Content revision data:

# # # # # # #

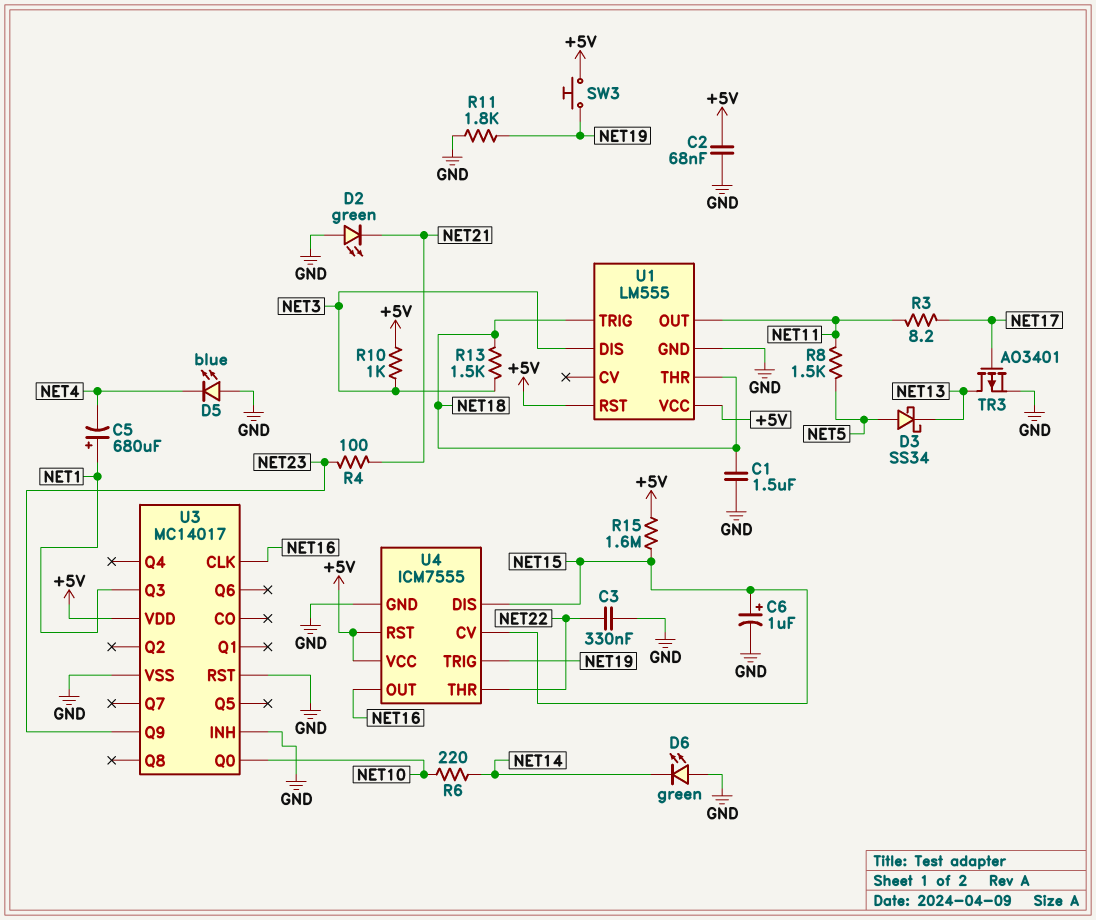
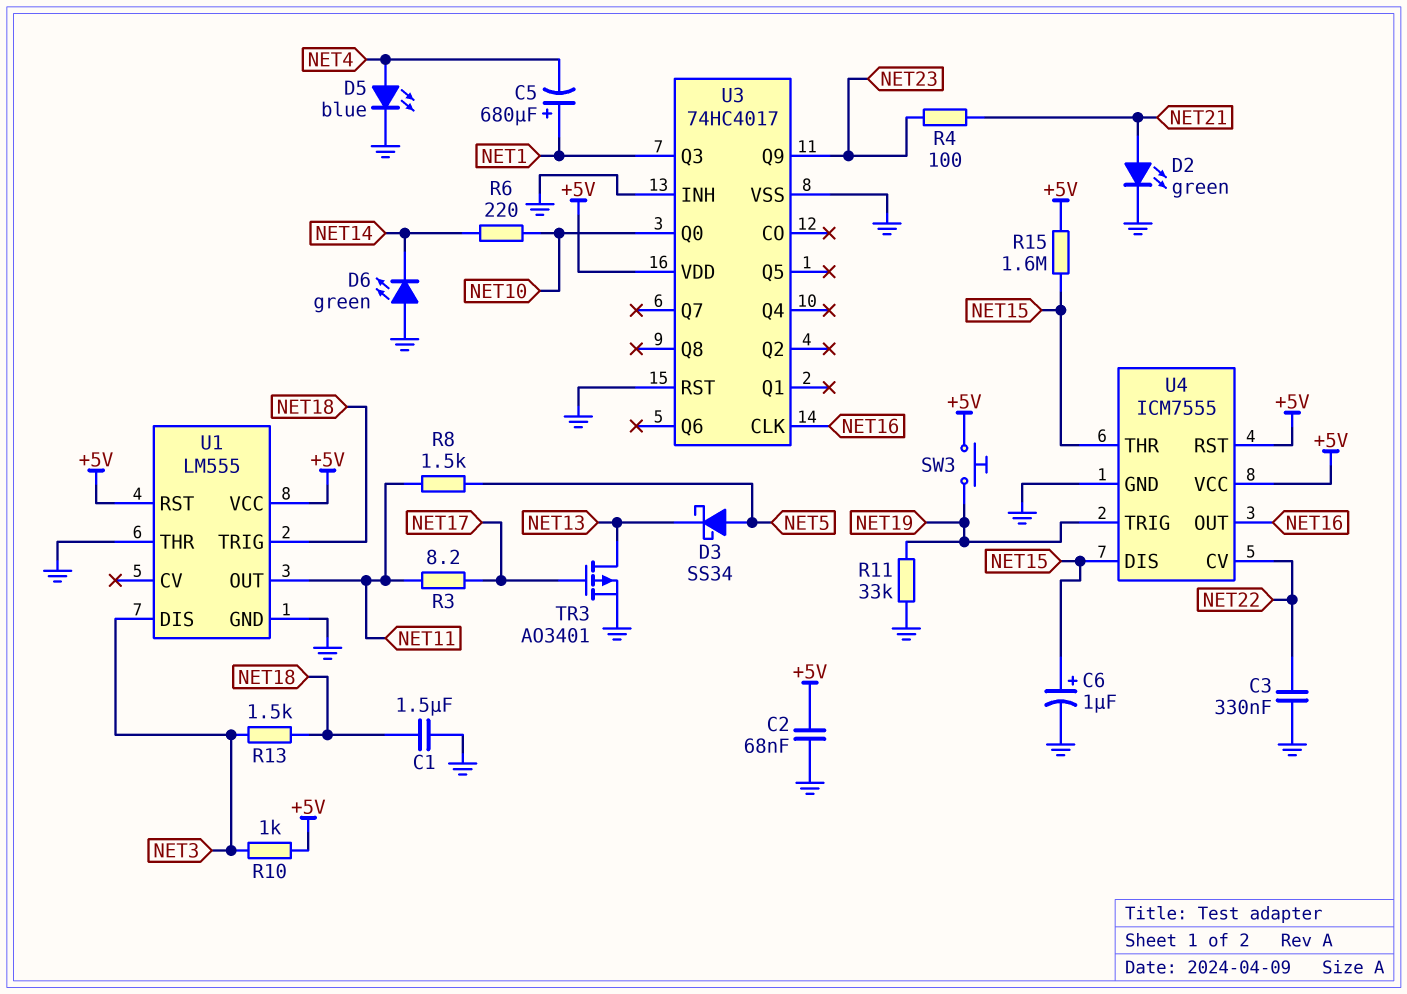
D2: LED green (A GND, K NET21) -> LED green (A NET21, K GND)
D5: LED blue (A GND, K NET4) -> LED blue (A NET4, K GND)
R11: 1.8k (GND, NET19) -> 33k (GND, NET19)
U1 pin THR: NET18 -> GND
U3: MC14017 -> 74HC4017
U4 pin CV: NET15 -> NET22
U4 pin THR: NET22 -> NET15

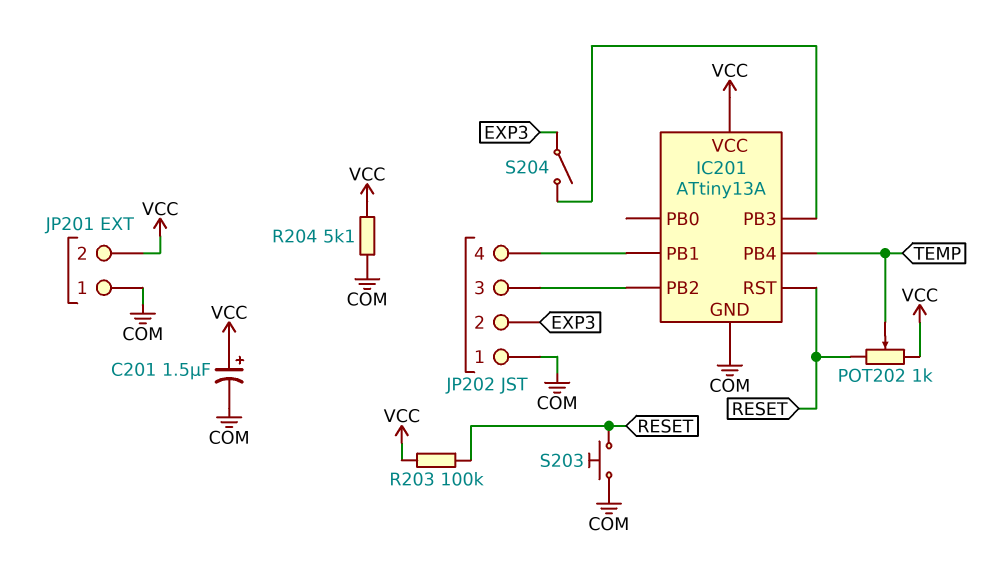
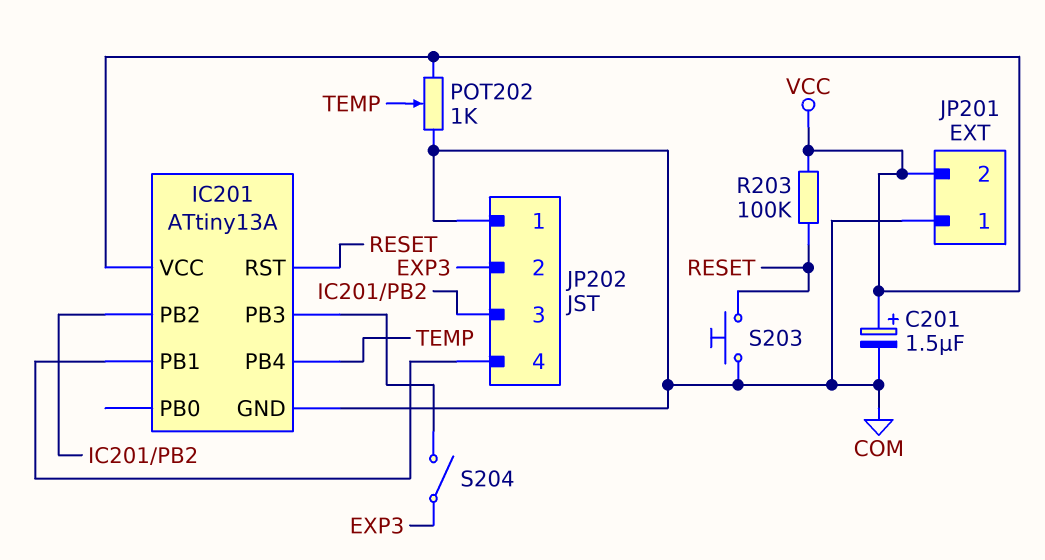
POT202: 1k (RESET, VCC, wiper TEMP) -> 1k (COM, VCC, wiper TEMP)
R204: 5.1k (COM, VCC) -> none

# # # # # # #

=== What is required ===
Repeat each record exactly, with the pictures left out.

=== The answer ===
D2: LED green (A GND, K NET21) -> LED green (A NET21, K GND)
D5: LED blue (A GND, K NET4) -> LED blue (A NET4, K GND)
R11: 1.8k (GND, NET19) -> 33k (GND, NET19)
U1 pin THR: NET18 -> GND
U3: MC14017 -> 74HC4017
U4 pin CV: NET15 -> NET22
U4 pin THR: NET22 -> NET15

POT202: 1k (RESET, VCC, wiper TEMP) -> 1k (COM, VCC, wiper TEMP)
R204: 5.1k (COM, VCC) -> none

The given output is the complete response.